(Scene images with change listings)
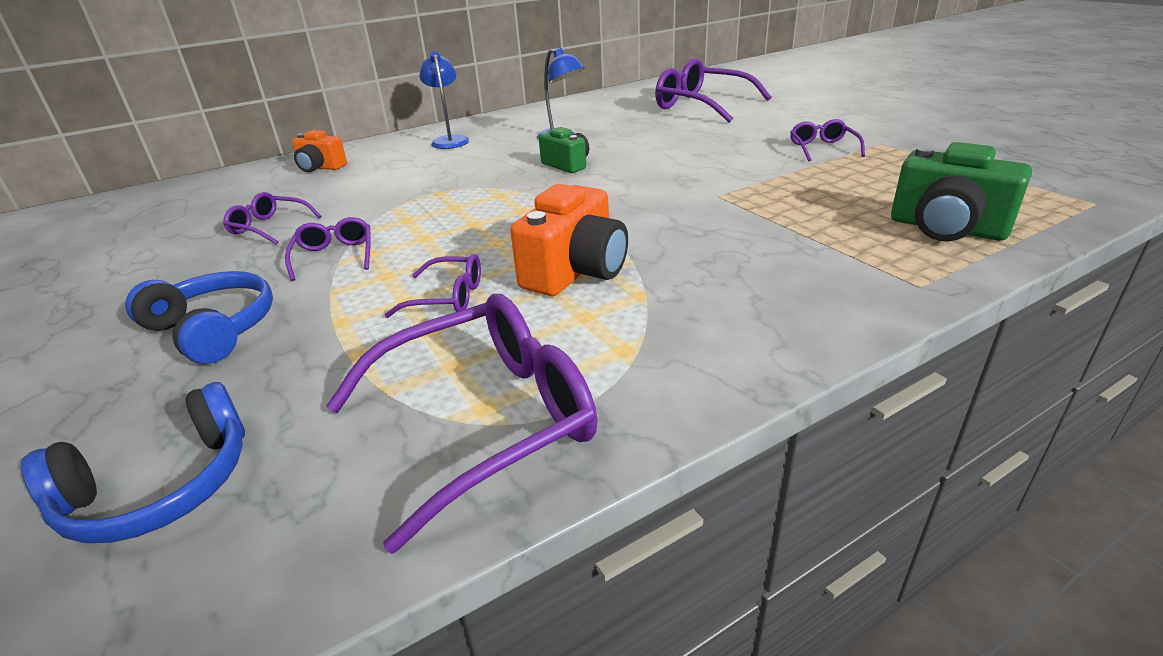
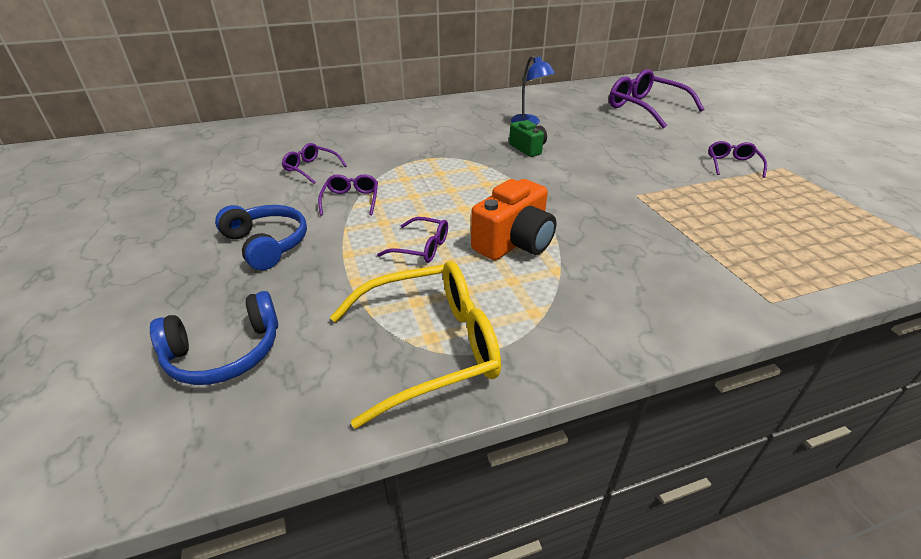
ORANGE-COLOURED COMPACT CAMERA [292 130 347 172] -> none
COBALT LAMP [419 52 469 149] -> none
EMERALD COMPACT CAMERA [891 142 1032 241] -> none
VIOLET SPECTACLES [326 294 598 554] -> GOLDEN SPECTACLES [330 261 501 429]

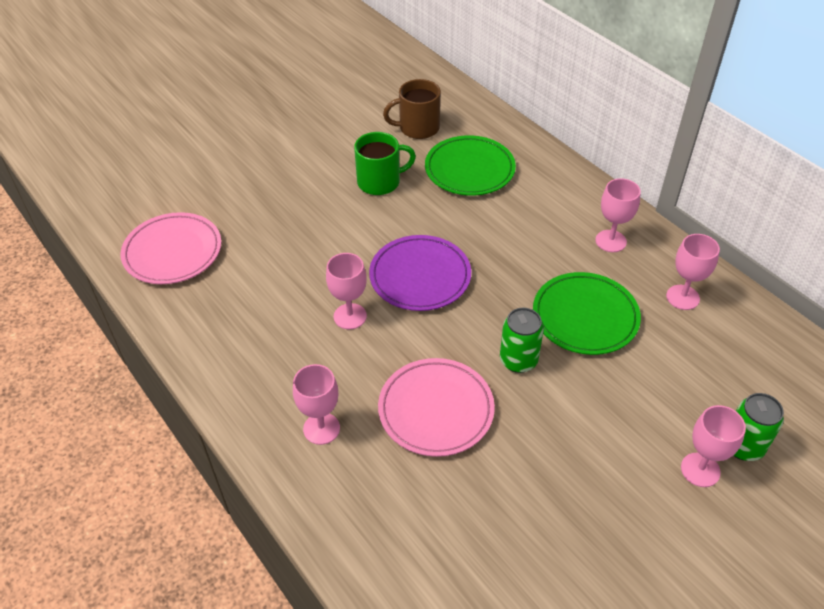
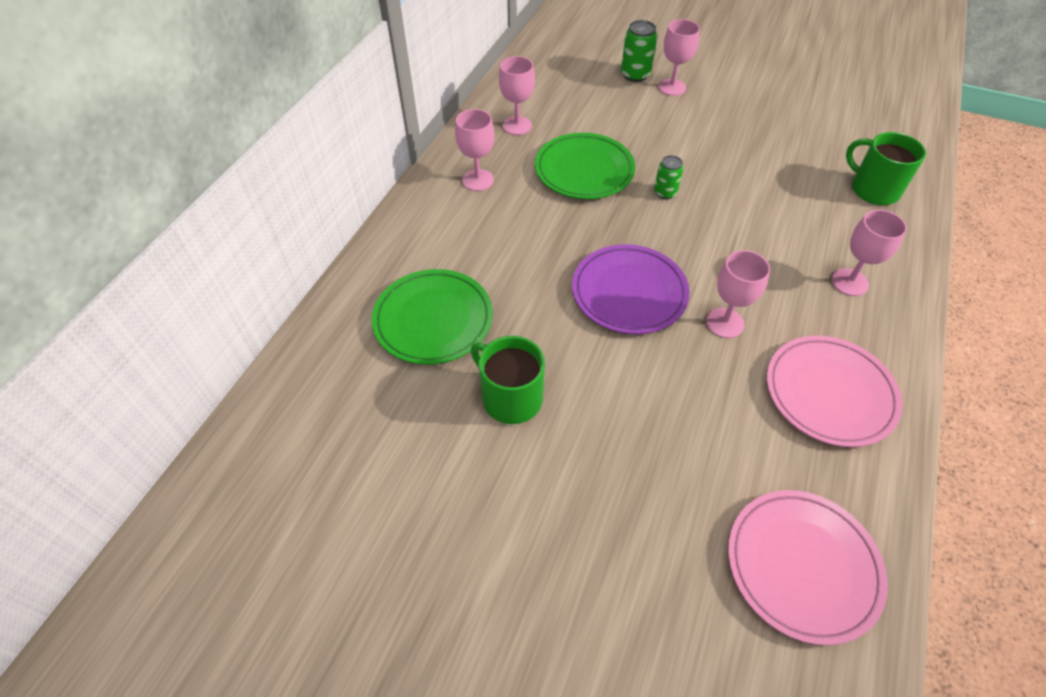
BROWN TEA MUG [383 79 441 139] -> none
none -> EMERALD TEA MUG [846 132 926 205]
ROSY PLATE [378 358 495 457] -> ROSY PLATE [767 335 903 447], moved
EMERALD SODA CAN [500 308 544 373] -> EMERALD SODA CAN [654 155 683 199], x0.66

_Task statement_
Set the entries down exactly, but not the pictures.

_Output of the exercise_
ORANGE-COLOURED COMPACT CAMERA [292 130 347 172] -> none
COBALT LAMP [419 52 469 149] -> none
EMERALD COMPACT CAMERA [891 142 1032 241] -> none
VIOLET SPECTACLES [326 294 598 554] -> GOLDEN SPECTACLES [330 261 501 429]

BROWN TEA MUG [383 79 441 139] -> none
none -> EMERALD TEA MUG [846 132 926 205]
ROSY PLATE [378 358 495 457] -> ROSY PLATE [767 335 903 447], moved
EMERALD SODA CAN [500 308 544 373] -> EMERALD SODA CAN [654 155 683 199], x0.66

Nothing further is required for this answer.